== Scene comparison data ==
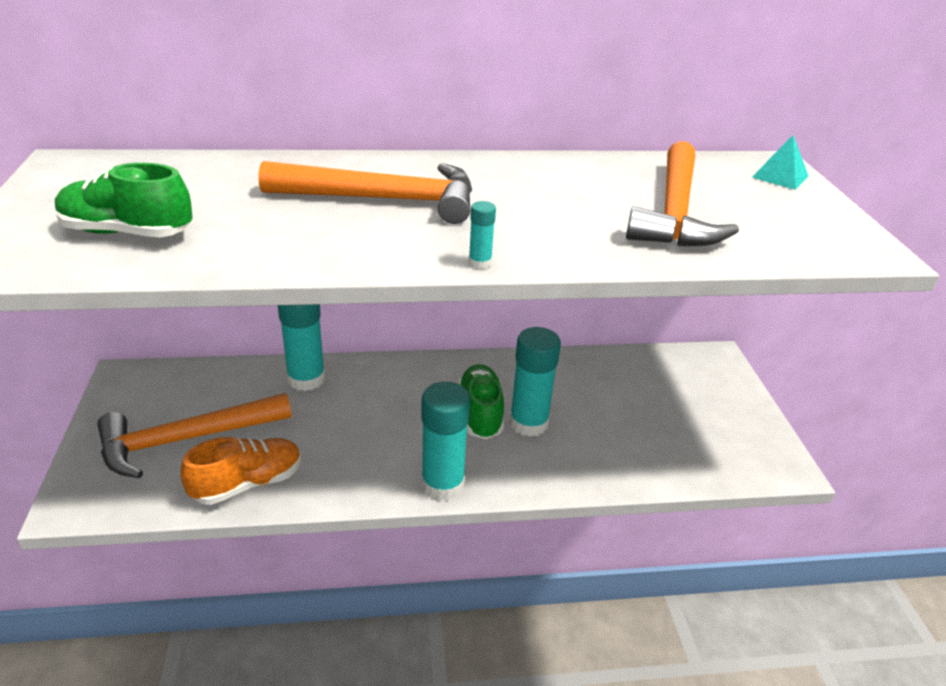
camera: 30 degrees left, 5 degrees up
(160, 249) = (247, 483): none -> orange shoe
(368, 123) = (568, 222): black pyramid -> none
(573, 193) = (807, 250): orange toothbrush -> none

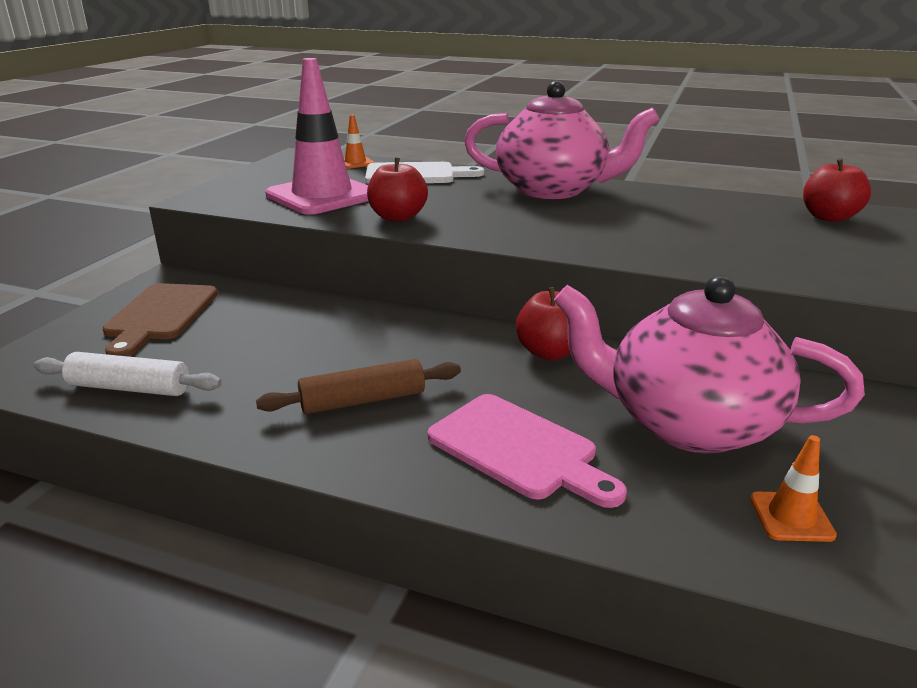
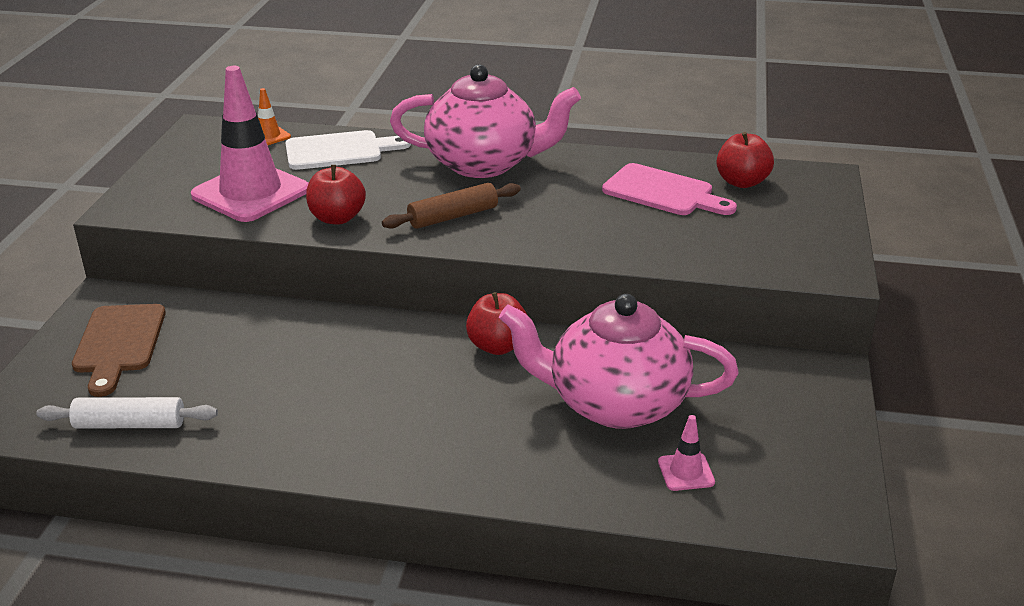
camera: 10 degrees left, 5 degrees up
(363, 400) = (344, 413): brown rolling pin -> brown rolling pin (453, 216)
(518, 449) = (482, 442): pink cutting board -> pink cutting board (663, 192)
(791, 517) = (686, 472): orange traffic cone -> pink traffic cone

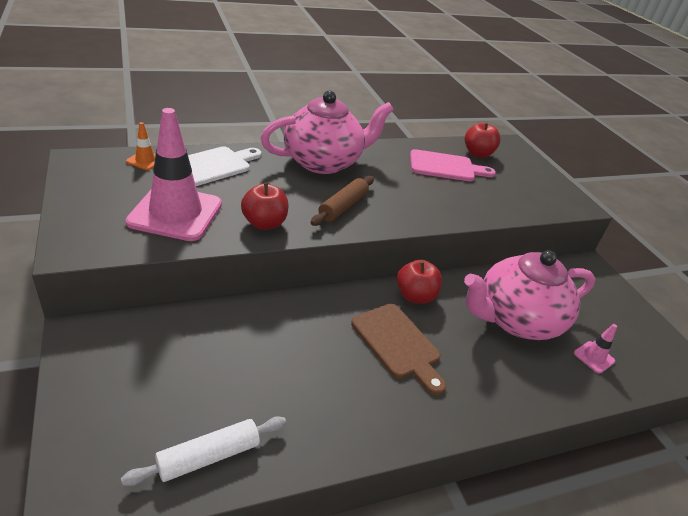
camera: 35 degrees left, 5 degrees up
(119, 343) = (132, 376): brown cutting board -> brown cutting board (398, 344)

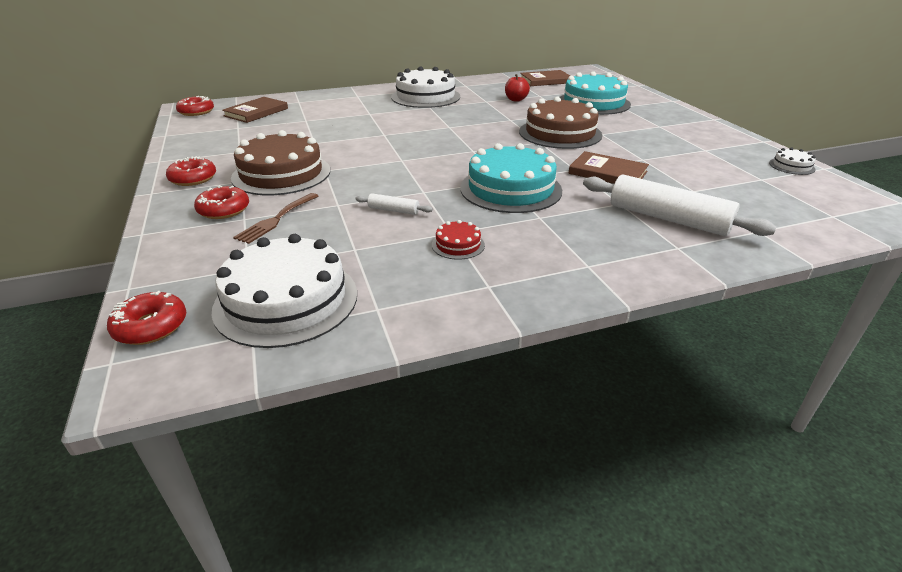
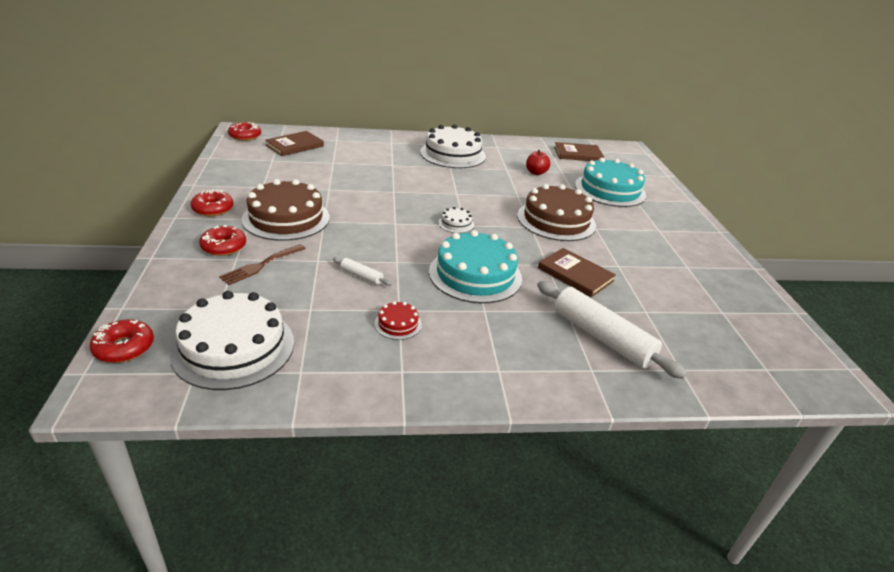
camera: 10 degrees right, 0 degrees up
(791, 166) = (764, 303): white cake -> white cake (456, 224)

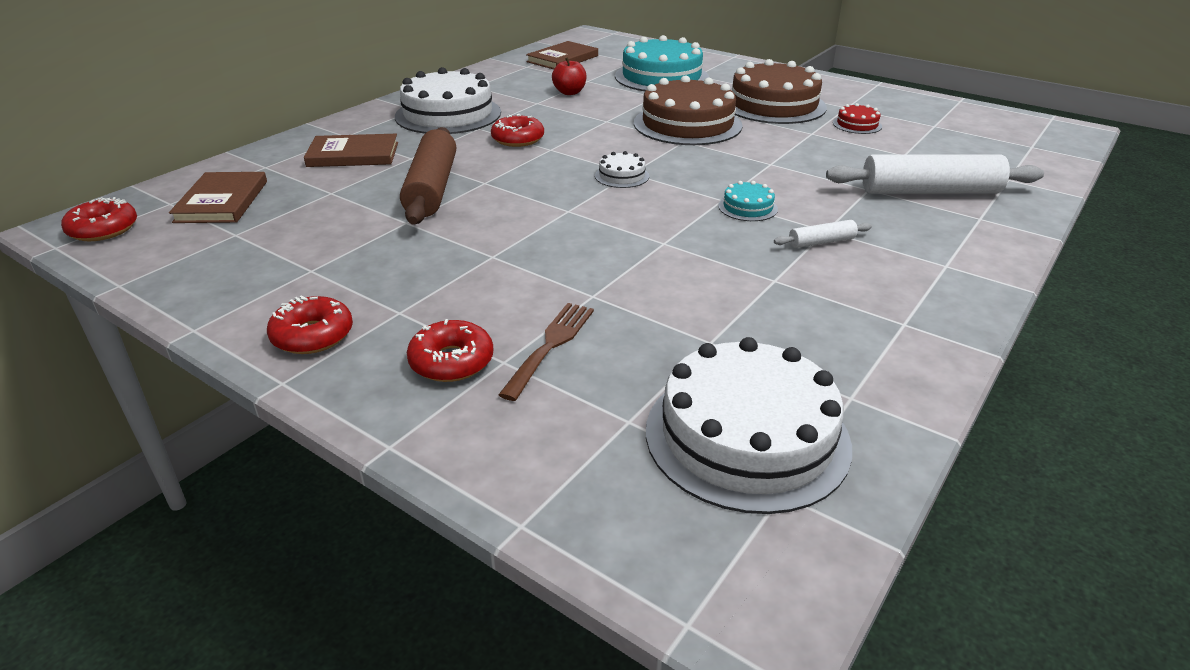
camera: 45 degrees left, 0 degrees up
(124, 347) = (650, 553): red donut -> red donut (518, 139)
(261, 265) = (550, 345): brown fork -> brown fork turned 150 degrees counterclockwise
(286, 218) = (440, 281): brown cake -> brown cake (773, 105)
(361, 276) = (670, 278): white rolling pin -> white rolling pin (821, 242)
(369, 182) = (432, 188): none -> brown rolling pin
(398, 324) = (804, 291): red cake -> red cake (857, 124)
(475, 274) = (747, 207): turquoise cake -> turquoise cake, size x0.44
(575, 274) = (805, 158): brown book -> brown book (353, 155)

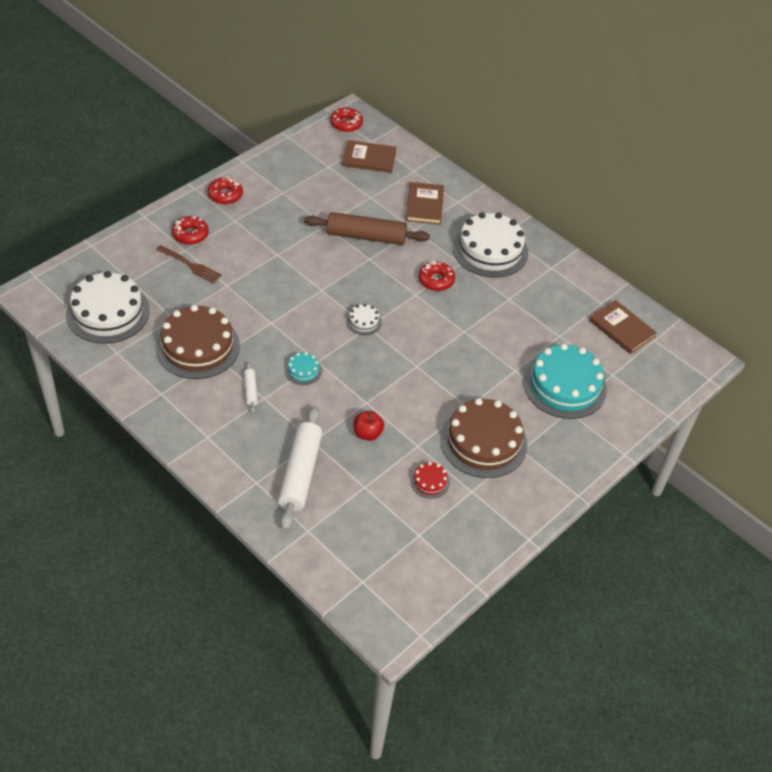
camera: 95 degrees right, 15 degrees up
(569, 92) = (530, 320): red apple -> red apple (367, 433)
(687, 124) = (449, 376): brown cake -> brown cake (198, 346)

== What to work on ==
All entries are to be duplicated exactly, with the pictures left out.

== Exercise result ==
camera: 30 degrees left, 5 degrees up
(160, 249) = (247, 483): none -> orange shoe
(368, 123) = (568, 222): black pyramid -> none
(573, 193) = (807, 250): orange toothbrush -> none

camera: 10 degrees left, 5 degrees up
(363, 400) = (344, 413): brown rolling pin -> brown rolling pin (453, 216)
(518, 449) = (482, 442): pink cutting board -> pink cutting board (663, 192)
(791, 517) = (686, 472): orange traffic cone -> pink traffic cone

camera: 35 degrees left, 5 degrees up
(119, 343) = (132, 376): brown cutting board -> brown cutting board (398, 344)

camera: 10 degrees right, 0 degrees up
(791, 166) = (764, 303): white cake -> white cake (456, 224)

camera: 45 degrees left, 0 degrees up
(124, 347) = (650, 553): red donut -> red donut (518, 139)
(261, 265) = (550, 345): brown fork -> brown fork turned 150 degrees counterclockwise
(286, 218) = (440, 281): brown cake -> brown cake (773, 105)
(361, 276) = (670, 278): white rolling pin -> white rolling pin (821, 242)
(369, 182) = (432, 188): none -> brown rolling pin
(398, 324) = (804, 291): red cake -> red cake (857, 124)
(475, 274) = (747, 207): turquoise cake -> turquoise cake, size x0.44
(575, 274) = (805, 158): brown book -> brown book (353, 155)

camera: 95 degrees right, 15 degrees up
(569, 92) = (530, 320): red apple -> red apple (367, 433)
(687, 124) = (449, 376): brown cake -> brown cake (198, 346)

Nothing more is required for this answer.